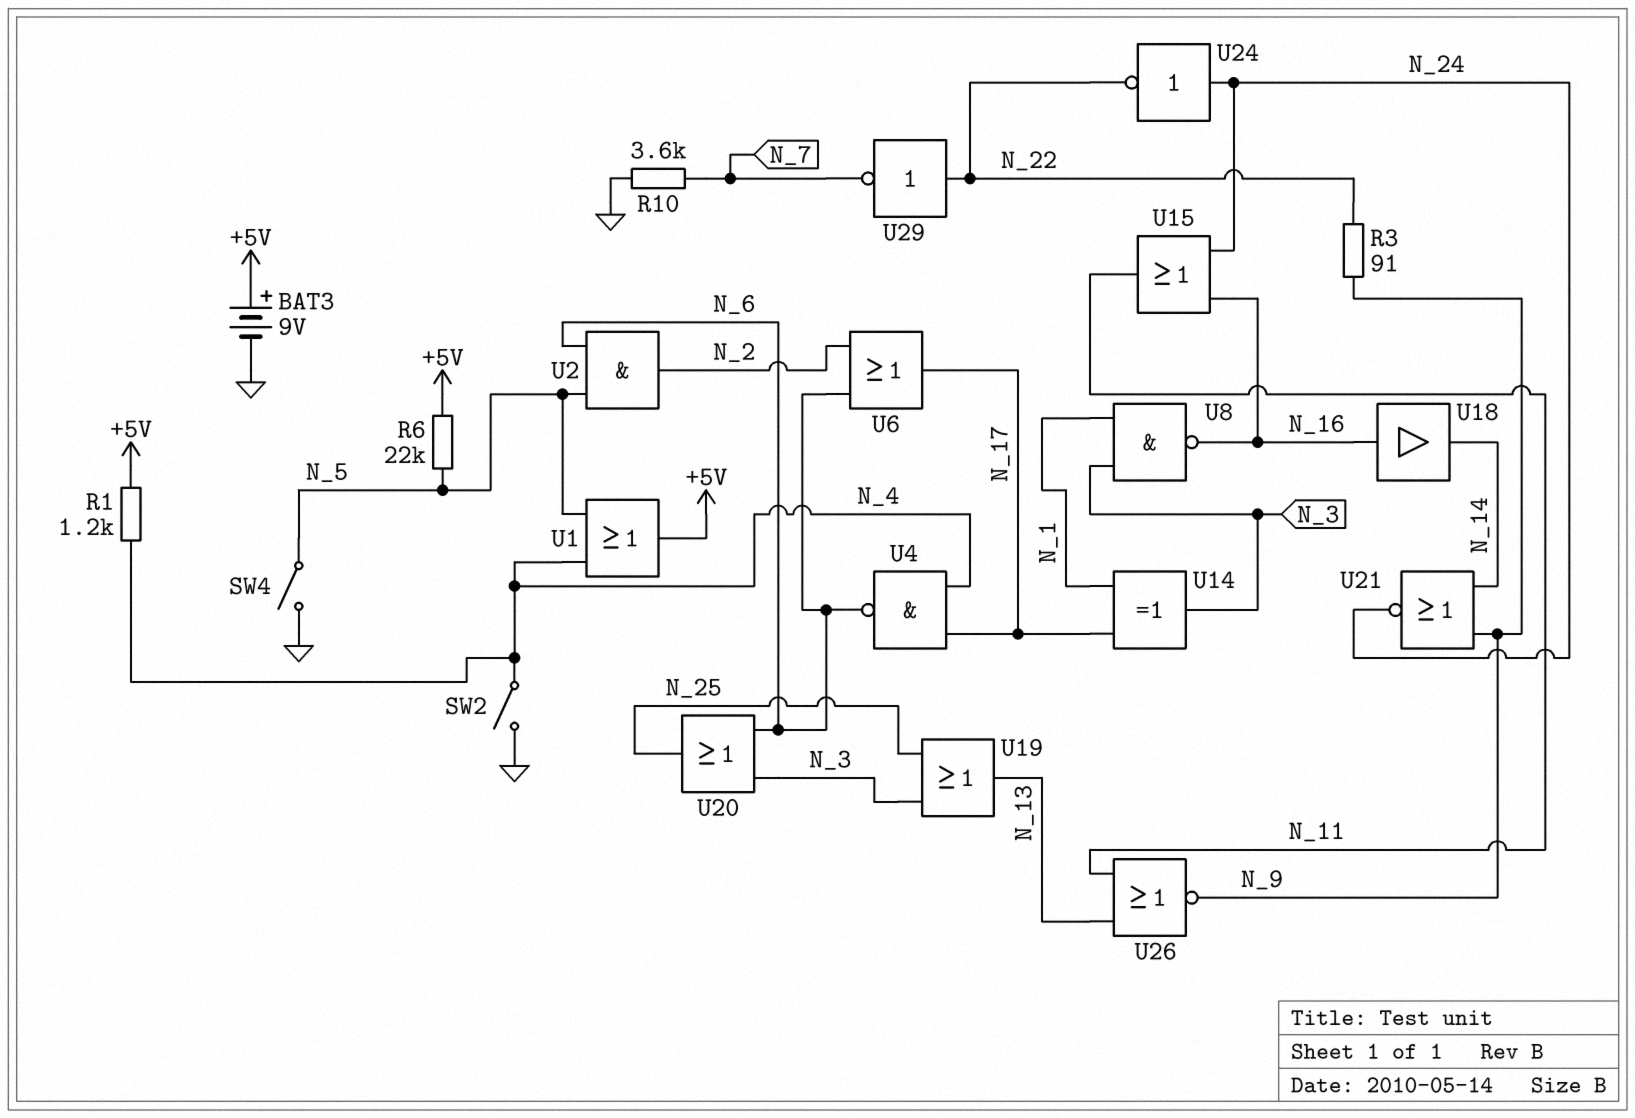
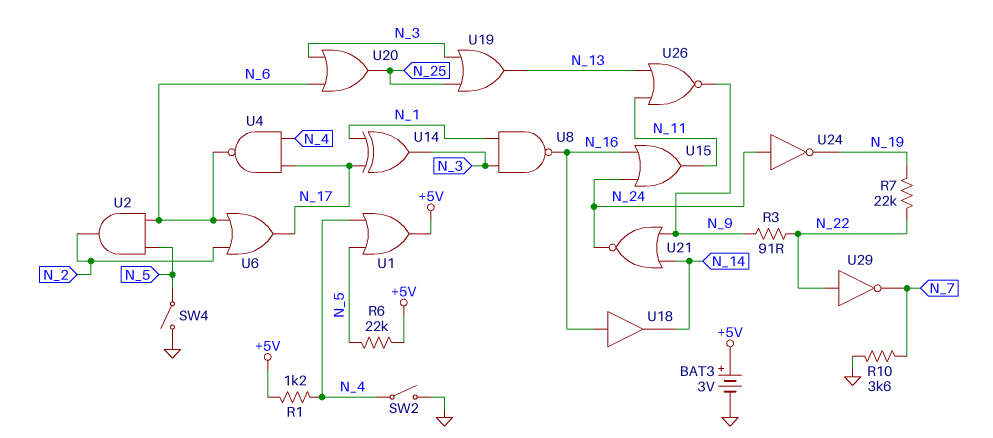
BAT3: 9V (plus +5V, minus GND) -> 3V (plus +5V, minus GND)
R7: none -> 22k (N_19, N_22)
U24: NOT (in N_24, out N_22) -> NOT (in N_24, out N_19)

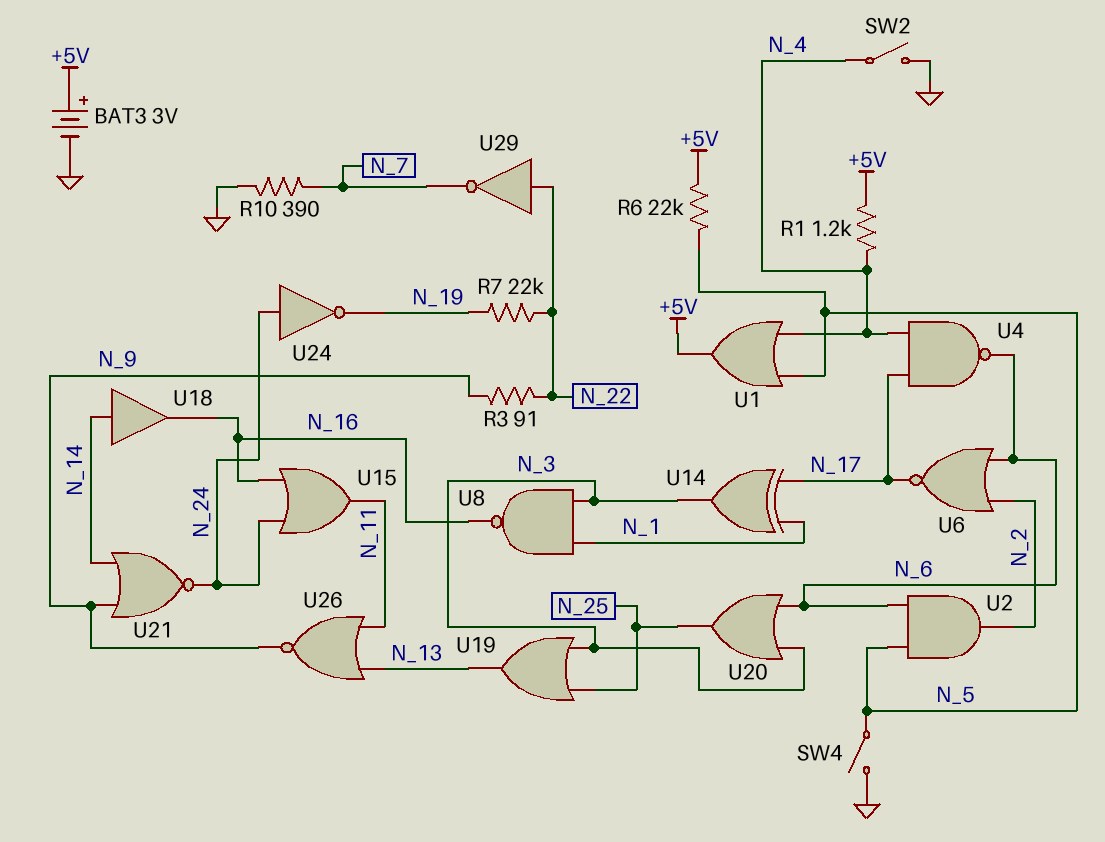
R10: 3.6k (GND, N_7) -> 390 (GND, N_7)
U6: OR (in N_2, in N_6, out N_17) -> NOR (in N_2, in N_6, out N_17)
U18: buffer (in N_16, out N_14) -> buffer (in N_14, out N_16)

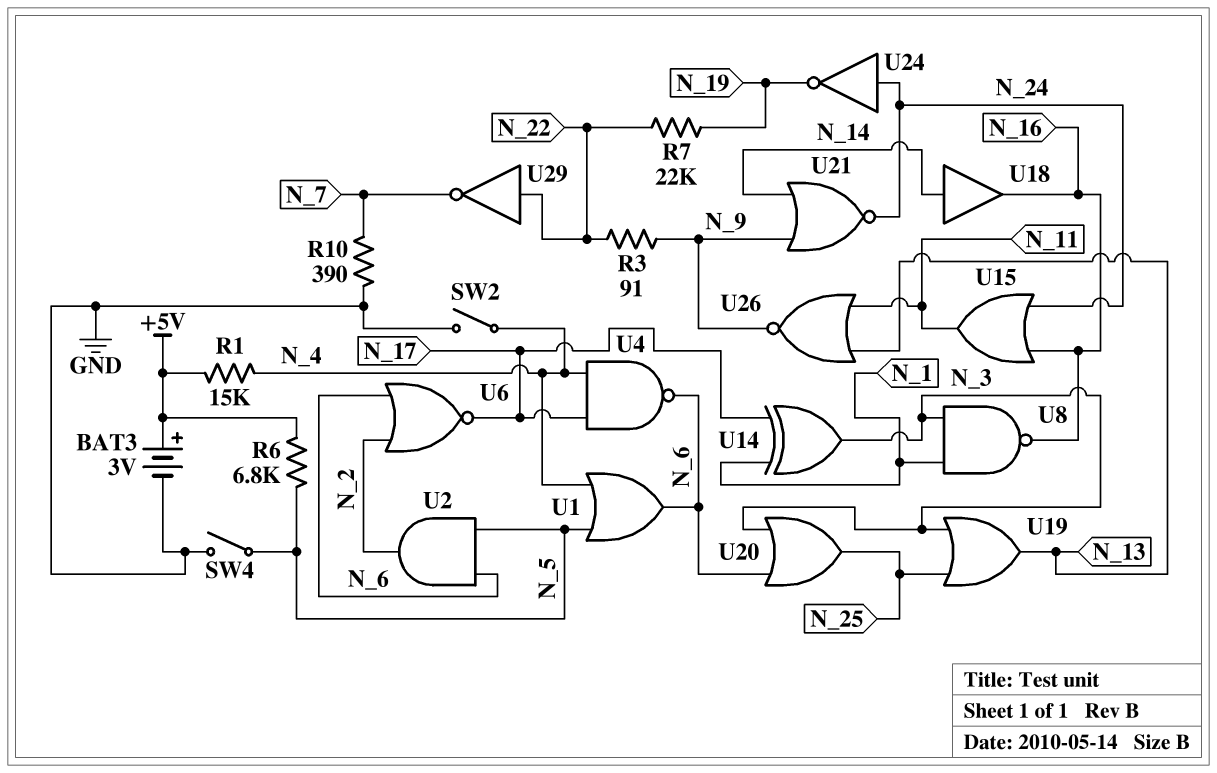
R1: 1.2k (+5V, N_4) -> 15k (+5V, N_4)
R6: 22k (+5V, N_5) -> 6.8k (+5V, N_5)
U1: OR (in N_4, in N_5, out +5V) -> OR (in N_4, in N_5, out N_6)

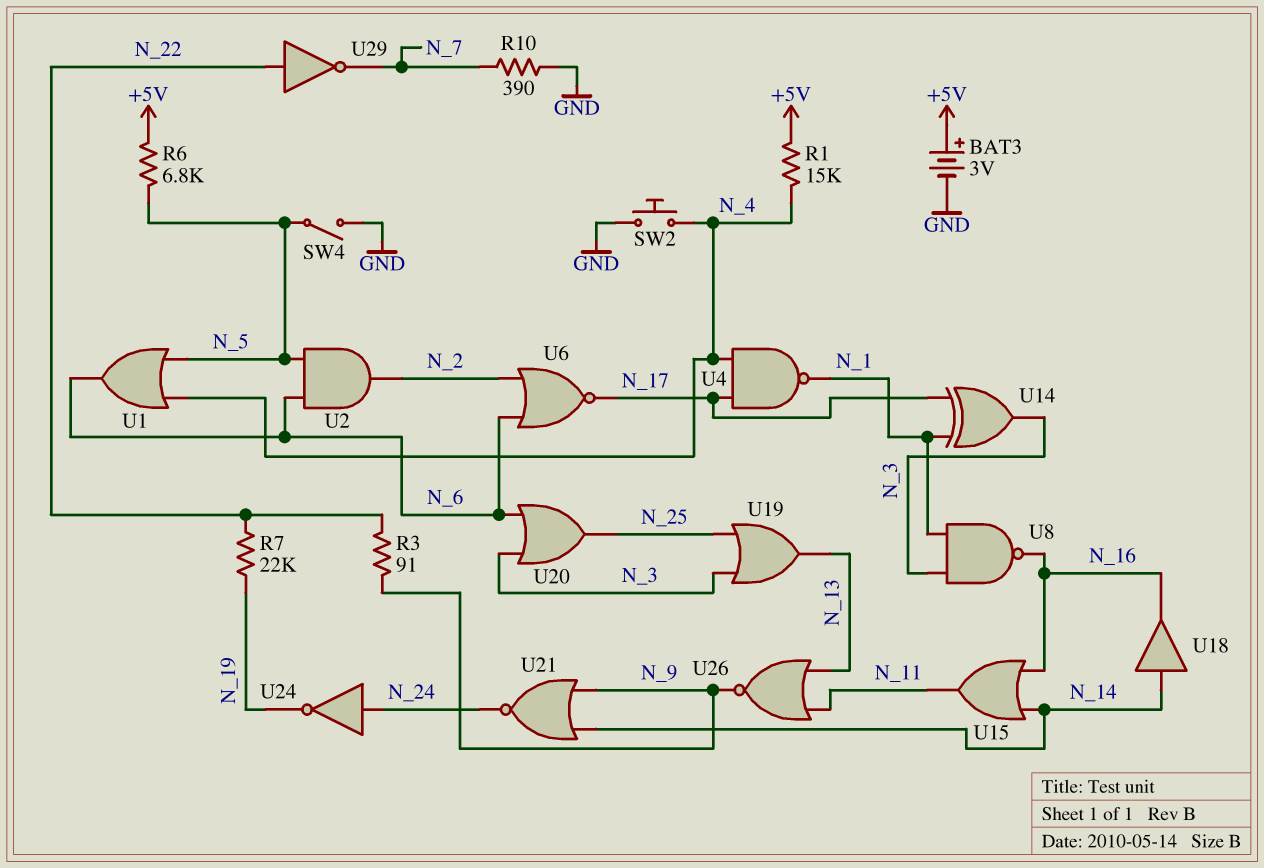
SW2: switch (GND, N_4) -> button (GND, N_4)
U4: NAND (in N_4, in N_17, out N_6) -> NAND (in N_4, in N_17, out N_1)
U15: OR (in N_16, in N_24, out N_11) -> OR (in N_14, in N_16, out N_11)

--

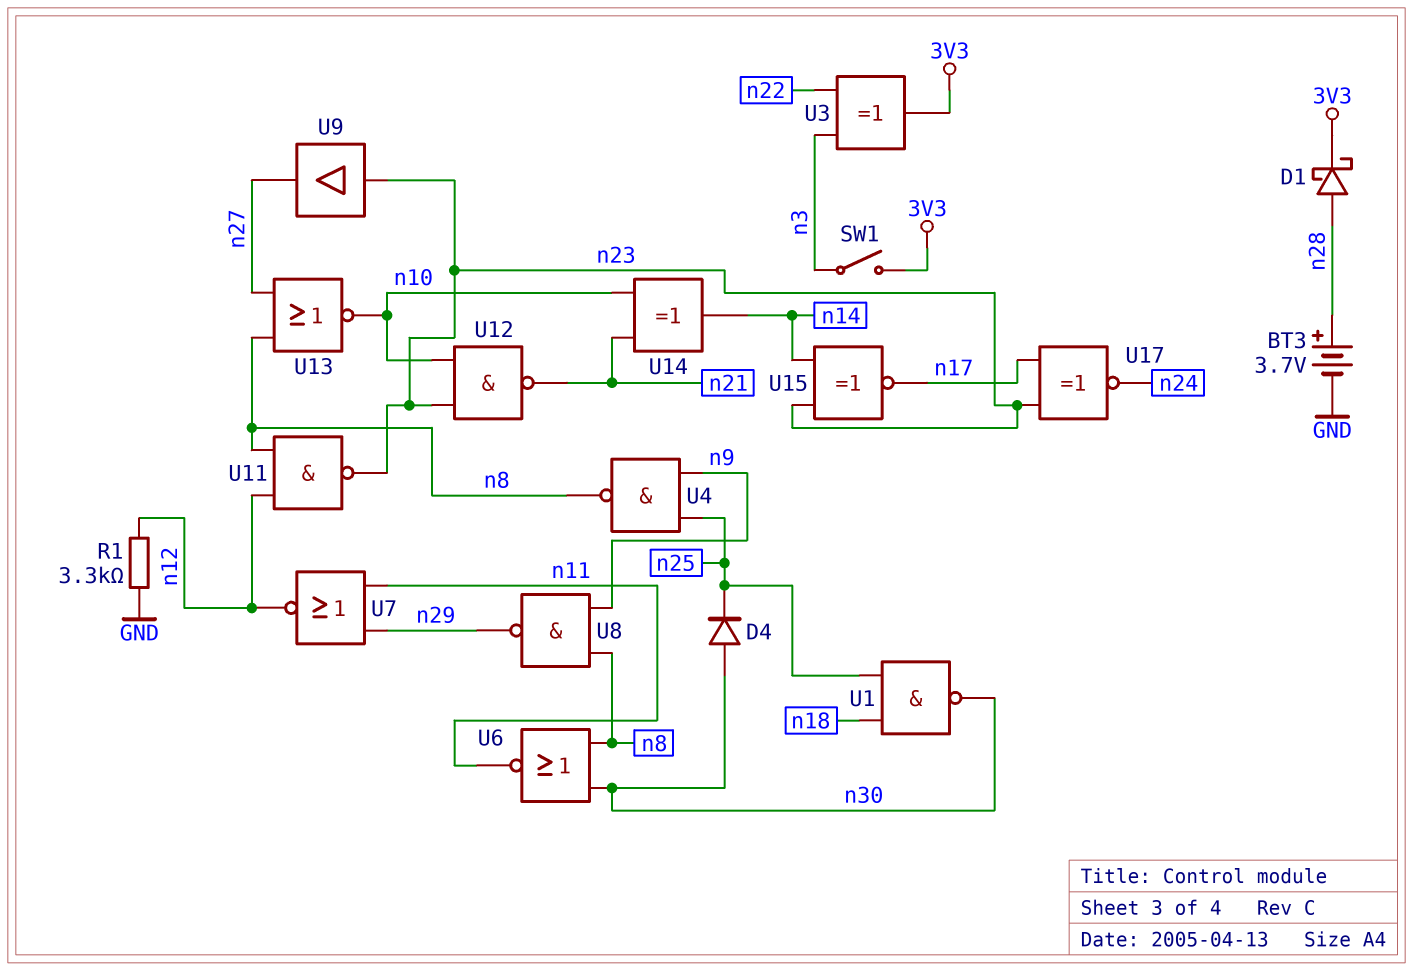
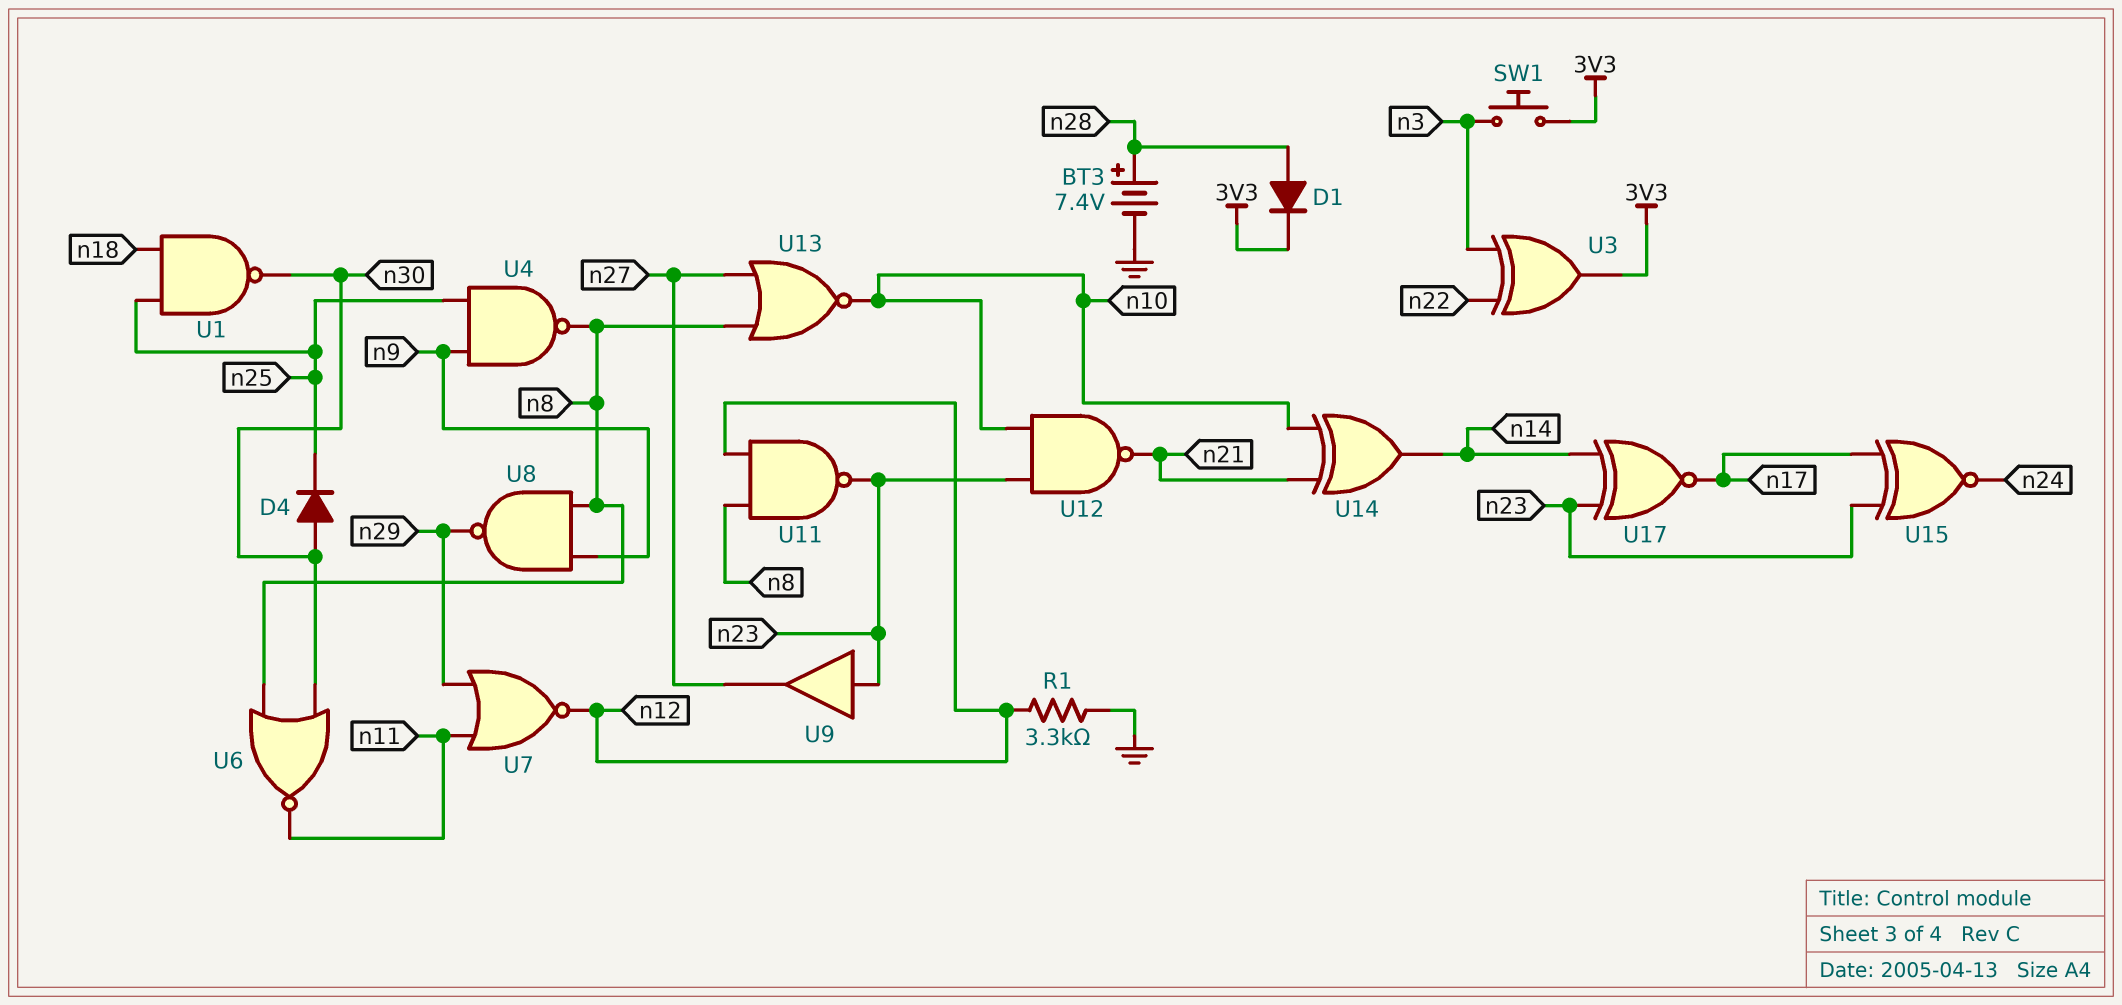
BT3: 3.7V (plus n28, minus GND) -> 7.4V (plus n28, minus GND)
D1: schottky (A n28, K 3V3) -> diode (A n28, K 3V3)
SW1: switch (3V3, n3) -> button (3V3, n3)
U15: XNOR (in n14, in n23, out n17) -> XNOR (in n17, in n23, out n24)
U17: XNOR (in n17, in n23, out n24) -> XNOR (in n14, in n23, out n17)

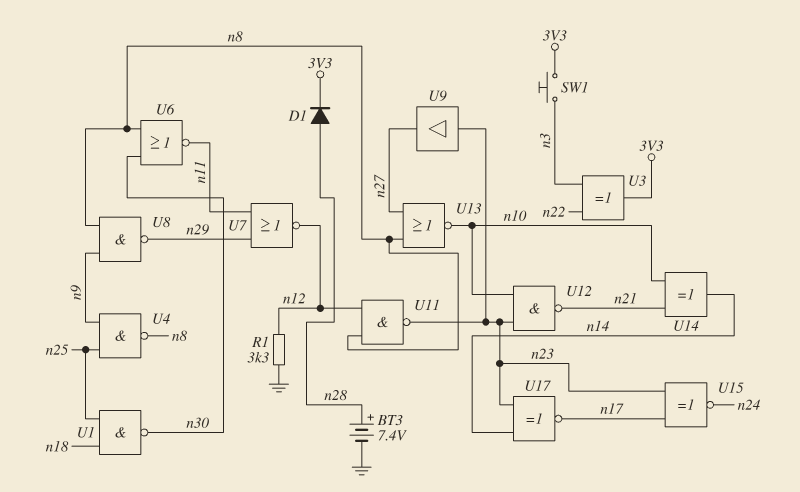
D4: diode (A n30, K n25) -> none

## TASK BRIEF
Whatever pictures the records hold, omit them; give again exactly the lines from the one containing "U24: NOT (in" through the one containing "U15: OR (in".

## EXPECTED ANSWER
U24: NOT (in N_24, out N_22) -> NOT (in N_24, out N_19)

R10: 3.6k (GND, N_7) -> 390 (GND, N_7)
U6: OR (in N_2, in N_6, out N_17) -> NOR (in N_2, in N_6, out N_17)
U18: buffer (in N_16, out N_14) -> buffer (in N_14, out N_16)

R1: 1.2k (+5V, N_4) -> 15k (+5V, N_4)
R6: 22k (+5V, N_5) -> 6.8k (+5V, N_5)
U1: OR (in N_4, in N_5, out +5V) -> OR (in N_4, in N_5, out N_6)

SW2: switch (GND, N_4) -> button (GND, N_4)
U4: NAND (in N_4, in N_17, out N_6) -> NAND (in N_4, in N_17, out N_1)
U15: OR (in N_16, in N_24, out N_11) -> OR (in N_14, in N_16, out N_11)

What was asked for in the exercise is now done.